ABOUT THIS TASK.
Output only the lines below that start at the line containing "Someone took away the white bulb" and end at the line containing "Someone carried the gray tea pot", with both ends kept.

TASK DATA.
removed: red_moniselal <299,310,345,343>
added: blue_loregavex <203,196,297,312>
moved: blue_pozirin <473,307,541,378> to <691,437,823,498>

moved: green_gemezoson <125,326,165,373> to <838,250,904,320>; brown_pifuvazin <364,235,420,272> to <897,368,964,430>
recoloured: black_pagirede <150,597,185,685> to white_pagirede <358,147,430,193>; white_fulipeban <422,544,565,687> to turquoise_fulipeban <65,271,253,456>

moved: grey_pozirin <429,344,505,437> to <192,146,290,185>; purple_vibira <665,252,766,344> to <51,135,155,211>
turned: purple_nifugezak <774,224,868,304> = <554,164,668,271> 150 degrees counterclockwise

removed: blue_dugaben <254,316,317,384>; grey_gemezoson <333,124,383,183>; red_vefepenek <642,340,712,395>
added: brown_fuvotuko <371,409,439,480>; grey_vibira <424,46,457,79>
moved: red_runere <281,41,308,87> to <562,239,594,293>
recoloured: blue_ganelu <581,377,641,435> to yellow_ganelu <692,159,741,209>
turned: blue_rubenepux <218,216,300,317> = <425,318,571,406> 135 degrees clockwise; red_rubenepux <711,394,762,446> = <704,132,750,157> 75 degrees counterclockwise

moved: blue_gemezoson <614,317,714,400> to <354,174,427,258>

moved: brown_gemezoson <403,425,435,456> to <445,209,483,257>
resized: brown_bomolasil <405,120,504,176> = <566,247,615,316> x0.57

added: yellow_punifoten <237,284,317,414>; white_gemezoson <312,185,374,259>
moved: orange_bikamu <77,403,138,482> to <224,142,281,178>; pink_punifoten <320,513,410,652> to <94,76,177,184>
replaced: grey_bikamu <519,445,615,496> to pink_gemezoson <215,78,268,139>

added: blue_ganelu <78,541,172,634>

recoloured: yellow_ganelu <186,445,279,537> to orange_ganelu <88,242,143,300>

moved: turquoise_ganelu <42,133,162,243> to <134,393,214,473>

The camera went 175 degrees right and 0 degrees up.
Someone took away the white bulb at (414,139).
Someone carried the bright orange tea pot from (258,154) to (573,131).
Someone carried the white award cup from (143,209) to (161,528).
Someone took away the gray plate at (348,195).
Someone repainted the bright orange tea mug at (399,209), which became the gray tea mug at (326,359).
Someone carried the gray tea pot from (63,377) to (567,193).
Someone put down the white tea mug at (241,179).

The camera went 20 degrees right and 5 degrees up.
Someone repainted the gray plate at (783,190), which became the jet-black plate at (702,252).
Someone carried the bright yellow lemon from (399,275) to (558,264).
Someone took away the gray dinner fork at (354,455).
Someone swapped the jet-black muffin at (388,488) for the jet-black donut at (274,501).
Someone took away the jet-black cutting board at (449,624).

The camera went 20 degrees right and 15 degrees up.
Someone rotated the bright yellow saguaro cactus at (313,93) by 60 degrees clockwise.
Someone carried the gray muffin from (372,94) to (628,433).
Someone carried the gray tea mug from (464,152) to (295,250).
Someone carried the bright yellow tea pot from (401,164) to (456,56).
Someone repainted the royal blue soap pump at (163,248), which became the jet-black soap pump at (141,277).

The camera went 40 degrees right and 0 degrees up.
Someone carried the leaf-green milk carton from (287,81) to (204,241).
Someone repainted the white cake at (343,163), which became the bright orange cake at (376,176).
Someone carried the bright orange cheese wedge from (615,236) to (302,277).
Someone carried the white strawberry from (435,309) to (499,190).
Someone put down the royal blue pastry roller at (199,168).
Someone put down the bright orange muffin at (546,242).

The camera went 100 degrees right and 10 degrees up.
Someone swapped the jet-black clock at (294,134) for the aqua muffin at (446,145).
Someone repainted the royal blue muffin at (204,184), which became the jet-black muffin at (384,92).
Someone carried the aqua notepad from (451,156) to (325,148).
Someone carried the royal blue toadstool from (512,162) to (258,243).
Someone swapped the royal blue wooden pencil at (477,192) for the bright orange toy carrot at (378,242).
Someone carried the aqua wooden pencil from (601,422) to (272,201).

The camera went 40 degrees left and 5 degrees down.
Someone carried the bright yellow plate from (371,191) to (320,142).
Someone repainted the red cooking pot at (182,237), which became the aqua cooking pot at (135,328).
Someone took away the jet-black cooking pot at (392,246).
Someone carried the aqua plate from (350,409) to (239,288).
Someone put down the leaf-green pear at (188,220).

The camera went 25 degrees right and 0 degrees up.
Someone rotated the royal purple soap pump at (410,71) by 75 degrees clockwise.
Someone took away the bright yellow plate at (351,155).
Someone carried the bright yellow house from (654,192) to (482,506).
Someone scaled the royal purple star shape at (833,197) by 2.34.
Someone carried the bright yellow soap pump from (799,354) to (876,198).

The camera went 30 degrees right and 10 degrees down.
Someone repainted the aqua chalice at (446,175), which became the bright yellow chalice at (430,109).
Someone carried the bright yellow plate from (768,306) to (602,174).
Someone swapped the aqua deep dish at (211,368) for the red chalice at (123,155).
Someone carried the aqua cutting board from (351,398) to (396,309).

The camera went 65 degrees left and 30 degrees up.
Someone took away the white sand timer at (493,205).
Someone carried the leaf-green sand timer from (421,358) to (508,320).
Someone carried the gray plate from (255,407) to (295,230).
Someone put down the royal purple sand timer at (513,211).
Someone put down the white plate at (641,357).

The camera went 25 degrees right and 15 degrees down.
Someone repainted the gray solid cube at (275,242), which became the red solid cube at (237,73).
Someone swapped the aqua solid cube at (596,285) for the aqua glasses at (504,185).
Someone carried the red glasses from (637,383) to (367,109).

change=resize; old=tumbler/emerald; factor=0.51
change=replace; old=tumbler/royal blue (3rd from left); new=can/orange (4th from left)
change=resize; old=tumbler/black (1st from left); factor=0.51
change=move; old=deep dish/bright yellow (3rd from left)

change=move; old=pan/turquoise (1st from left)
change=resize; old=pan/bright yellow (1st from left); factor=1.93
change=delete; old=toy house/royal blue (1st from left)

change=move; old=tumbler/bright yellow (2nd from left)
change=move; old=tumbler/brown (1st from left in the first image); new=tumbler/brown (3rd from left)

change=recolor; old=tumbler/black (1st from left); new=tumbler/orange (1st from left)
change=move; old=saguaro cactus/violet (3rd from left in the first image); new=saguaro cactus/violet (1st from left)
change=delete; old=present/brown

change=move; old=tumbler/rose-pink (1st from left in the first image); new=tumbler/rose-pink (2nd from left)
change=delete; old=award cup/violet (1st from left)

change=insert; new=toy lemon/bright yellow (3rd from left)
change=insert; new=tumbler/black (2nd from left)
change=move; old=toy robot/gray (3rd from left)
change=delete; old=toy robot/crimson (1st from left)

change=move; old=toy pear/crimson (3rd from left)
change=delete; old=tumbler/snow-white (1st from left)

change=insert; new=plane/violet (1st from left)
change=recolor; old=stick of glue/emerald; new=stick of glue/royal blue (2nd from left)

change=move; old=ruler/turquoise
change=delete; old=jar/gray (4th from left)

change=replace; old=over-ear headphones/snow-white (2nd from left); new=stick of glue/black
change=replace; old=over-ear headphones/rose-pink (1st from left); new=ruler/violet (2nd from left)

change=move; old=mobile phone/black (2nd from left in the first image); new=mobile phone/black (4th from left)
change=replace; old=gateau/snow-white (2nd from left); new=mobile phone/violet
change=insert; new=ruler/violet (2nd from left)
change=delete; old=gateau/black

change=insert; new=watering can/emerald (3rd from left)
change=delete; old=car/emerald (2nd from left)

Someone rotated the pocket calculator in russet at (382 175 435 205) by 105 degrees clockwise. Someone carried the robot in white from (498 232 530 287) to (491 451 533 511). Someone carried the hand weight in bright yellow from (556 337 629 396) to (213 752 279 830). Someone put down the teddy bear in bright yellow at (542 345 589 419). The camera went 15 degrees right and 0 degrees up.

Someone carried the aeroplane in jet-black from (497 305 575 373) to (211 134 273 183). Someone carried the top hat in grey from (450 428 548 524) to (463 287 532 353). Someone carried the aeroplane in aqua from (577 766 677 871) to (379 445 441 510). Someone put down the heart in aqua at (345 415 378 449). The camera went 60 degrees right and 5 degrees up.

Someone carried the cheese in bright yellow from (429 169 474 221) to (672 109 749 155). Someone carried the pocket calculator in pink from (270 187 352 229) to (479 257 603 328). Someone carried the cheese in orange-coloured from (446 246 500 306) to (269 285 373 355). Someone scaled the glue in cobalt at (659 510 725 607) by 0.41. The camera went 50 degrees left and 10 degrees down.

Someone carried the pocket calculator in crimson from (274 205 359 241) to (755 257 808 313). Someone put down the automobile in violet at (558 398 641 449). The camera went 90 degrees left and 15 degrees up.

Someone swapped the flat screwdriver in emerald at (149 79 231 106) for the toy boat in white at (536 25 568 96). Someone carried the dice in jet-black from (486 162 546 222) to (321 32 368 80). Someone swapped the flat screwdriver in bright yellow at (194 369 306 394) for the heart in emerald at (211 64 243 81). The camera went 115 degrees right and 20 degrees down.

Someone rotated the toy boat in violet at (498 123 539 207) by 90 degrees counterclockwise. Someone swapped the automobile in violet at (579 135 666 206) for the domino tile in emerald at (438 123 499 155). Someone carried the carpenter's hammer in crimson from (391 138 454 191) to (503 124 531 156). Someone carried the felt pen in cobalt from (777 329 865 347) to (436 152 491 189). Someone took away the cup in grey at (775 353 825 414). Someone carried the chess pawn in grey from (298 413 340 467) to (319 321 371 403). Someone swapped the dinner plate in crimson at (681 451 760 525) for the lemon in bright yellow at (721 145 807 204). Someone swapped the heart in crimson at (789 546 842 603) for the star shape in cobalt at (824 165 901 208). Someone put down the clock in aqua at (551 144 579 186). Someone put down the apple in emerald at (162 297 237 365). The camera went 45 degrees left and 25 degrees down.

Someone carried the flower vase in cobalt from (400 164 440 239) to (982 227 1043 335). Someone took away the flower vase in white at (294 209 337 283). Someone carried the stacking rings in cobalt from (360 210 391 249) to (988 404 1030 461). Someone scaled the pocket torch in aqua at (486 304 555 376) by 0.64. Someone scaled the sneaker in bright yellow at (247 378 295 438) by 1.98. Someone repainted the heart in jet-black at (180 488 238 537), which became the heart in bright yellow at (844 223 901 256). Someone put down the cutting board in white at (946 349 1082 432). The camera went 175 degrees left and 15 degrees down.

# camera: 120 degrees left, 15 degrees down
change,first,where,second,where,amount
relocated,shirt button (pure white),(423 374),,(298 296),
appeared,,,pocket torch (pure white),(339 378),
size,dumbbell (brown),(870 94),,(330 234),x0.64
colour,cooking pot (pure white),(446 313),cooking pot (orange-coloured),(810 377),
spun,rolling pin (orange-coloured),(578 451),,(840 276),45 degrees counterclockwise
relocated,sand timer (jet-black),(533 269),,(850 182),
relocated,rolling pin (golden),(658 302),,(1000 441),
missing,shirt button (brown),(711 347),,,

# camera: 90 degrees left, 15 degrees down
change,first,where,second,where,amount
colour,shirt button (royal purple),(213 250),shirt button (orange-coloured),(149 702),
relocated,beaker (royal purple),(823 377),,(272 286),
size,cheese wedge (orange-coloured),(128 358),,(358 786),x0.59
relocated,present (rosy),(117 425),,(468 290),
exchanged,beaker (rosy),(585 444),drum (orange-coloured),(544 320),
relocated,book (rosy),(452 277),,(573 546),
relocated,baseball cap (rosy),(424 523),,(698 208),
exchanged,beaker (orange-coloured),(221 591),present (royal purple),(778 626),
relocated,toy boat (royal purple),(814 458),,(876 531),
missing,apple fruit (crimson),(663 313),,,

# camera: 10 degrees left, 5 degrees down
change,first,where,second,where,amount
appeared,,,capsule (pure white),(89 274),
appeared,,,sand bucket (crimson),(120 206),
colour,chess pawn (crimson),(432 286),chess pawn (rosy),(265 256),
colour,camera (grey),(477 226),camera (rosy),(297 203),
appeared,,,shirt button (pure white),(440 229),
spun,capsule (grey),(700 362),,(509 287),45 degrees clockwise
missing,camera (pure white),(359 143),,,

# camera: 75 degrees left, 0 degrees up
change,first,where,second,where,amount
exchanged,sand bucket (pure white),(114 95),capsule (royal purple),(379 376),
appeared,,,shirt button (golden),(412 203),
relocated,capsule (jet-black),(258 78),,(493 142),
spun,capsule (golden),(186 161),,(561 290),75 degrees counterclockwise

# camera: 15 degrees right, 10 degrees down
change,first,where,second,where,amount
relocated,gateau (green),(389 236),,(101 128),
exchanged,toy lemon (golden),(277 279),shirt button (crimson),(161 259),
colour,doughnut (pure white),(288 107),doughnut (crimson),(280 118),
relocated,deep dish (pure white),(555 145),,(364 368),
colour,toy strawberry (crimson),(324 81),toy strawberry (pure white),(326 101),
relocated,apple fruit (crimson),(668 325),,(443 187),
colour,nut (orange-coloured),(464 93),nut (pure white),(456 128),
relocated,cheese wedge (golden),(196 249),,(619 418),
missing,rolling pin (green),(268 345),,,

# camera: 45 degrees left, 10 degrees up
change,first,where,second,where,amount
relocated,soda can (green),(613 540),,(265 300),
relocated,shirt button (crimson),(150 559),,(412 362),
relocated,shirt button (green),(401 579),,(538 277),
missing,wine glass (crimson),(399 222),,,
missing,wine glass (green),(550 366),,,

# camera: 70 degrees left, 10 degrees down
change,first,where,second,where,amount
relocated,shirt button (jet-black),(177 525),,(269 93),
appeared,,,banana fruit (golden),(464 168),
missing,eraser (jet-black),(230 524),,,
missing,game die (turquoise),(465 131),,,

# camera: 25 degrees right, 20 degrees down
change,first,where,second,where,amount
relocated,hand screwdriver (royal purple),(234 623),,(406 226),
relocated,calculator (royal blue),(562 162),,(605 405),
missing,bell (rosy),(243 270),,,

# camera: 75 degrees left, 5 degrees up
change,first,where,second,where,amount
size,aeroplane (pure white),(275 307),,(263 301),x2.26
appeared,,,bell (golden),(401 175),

SOLUTION TO THE EXERCISE.
Someone took away the white bulb at (414,139).
Someone carried the bright orange tea pot from (258,154) to (573,131).
Someone carried the white award cup from (143,209) to (161,528).
Someone took away the gray plate at (348,195).
Someone repainted the bright orange tea mug at (399,209), which became the gray tea mug at (326,359).
Someone carried the gray tea pot from (63,377) to (567,193).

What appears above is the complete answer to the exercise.